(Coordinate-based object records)
────────────────────

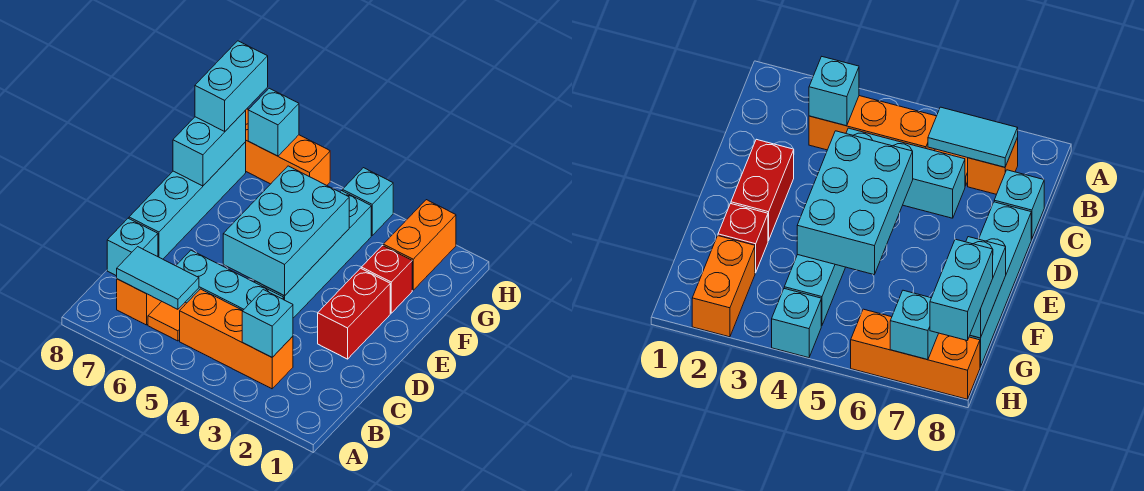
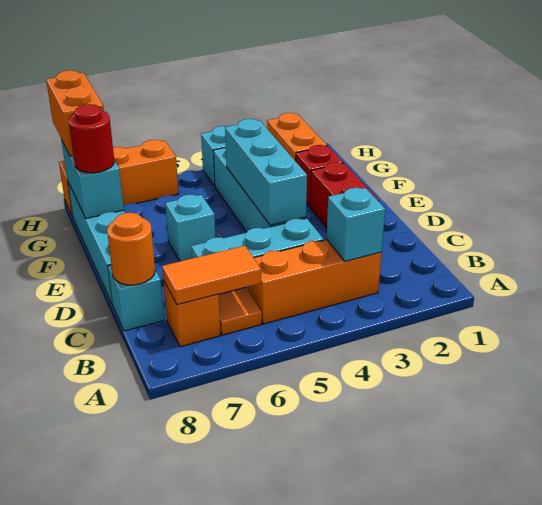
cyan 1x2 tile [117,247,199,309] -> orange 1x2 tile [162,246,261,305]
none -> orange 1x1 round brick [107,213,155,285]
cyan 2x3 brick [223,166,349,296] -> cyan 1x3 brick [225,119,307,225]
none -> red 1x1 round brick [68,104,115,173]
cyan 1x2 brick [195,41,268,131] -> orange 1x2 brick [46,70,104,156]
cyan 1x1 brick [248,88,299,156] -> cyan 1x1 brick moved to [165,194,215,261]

────────────────────

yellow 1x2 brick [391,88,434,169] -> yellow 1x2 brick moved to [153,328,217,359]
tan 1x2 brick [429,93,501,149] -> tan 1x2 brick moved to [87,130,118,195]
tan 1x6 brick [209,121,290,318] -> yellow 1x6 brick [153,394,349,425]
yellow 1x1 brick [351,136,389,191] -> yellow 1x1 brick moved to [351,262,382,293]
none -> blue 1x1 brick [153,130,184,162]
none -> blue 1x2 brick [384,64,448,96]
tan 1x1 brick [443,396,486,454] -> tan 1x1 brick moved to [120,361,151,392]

────────────────────

» Action item
For each line in the records that holds "brick", show that line as it stands.

» Output of the exercise
none -> orange 1x1 round brick [107,213,155,285]
cyan 2x3 brick [223,166,349,296] -> cyan 1x3 brick [225,119,307,225]
none -> red 1x1 round brick [68,104,115,173]
cyan 1x2 brick [195,41,268,131] -> orange 1x2 brick [46,70,104,156]
cyan 1x1 brick [248,88,299,156] -> cyan 1x1 brick moved to [165,194,215,261]
yellow 1x2 brick [391,88,434,169] -> yellow 1x2 brick moved to [153,328,217,359]
tan 1x2 brick [429,93,501,149] -> tan 1x2 brick moved to [87,130,118,195]
tan 1x6 brick [209,121,290,318] -> yellow 1x6 brick [153,394,349,425]
yellow 1x1 brick [351,136,389,191] -> yellow 1x1 brick moved to [351,262,382,293]
none -> blue 1x1 brick [153,130,184,162]
none -> blue 1x2 brick [384,64,448,96]
tan 1x1 brick [443,396,486,454] -> tan 1x1 brick moved to [120,361,151,392]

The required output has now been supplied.